## EXERCISE INSTRUCTIONS
Using the entries below, transcribe exactly the line containing "GAS: MQ-7 -> MQ-2" and each line that follows it to the end.

## RECORDS PROVIDED
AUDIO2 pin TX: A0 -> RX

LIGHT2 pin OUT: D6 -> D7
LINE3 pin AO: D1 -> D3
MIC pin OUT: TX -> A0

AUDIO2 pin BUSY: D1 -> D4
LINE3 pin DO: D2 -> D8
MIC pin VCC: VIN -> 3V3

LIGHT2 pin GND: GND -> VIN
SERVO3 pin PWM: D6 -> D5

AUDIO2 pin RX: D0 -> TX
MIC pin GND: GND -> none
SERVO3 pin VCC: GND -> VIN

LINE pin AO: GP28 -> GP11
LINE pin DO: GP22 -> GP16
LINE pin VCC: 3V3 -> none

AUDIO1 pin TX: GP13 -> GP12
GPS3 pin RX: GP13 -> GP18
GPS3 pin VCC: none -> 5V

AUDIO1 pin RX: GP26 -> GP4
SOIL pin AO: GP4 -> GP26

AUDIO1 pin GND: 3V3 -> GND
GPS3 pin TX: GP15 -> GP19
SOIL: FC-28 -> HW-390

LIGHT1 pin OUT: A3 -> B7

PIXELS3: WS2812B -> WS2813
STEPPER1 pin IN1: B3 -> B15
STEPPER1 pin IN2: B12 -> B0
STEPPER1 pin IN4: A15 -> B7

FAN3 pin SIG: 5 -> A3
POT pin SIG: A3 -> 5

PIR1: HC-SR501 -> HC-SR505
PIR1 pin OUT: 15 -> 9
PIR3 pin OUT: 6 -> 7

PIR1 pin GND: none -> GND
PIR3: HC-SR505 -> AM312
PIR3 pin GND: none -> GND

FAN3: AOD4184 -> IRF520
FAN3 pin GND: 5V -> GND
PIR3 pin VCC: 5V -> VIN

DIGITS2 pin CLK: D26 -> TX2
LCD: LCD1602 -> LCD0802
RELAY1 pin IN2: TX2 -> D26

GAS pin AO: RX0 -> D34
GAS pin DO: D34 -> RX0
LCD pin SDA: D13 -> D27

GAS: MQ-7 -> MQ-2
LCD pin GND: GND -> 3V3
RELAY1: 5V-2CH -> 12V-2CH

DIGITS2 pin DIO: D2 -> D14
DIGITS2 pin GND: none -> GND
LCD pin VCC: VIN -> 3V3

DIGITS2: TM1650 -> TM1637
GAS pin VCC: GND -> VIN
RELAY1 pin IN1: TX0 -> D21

## PROBLEM SOLUTION
GAS: MQ-7 -> MQ-2
LCD pin GND: GND -> 3V3
RELAY1: 5V-2CH -> 12V-2CH

DIGITS2 pin DIO: D2 -> D14
DIGITS2 pin GND: none -> GND
LCD pin VCC: VIN -> 3V3

DIGITS2: TM1650 -> TM1637
GAS pin VCC: GND -> VIN
RELAY1 pin IN1: TX0 -> D21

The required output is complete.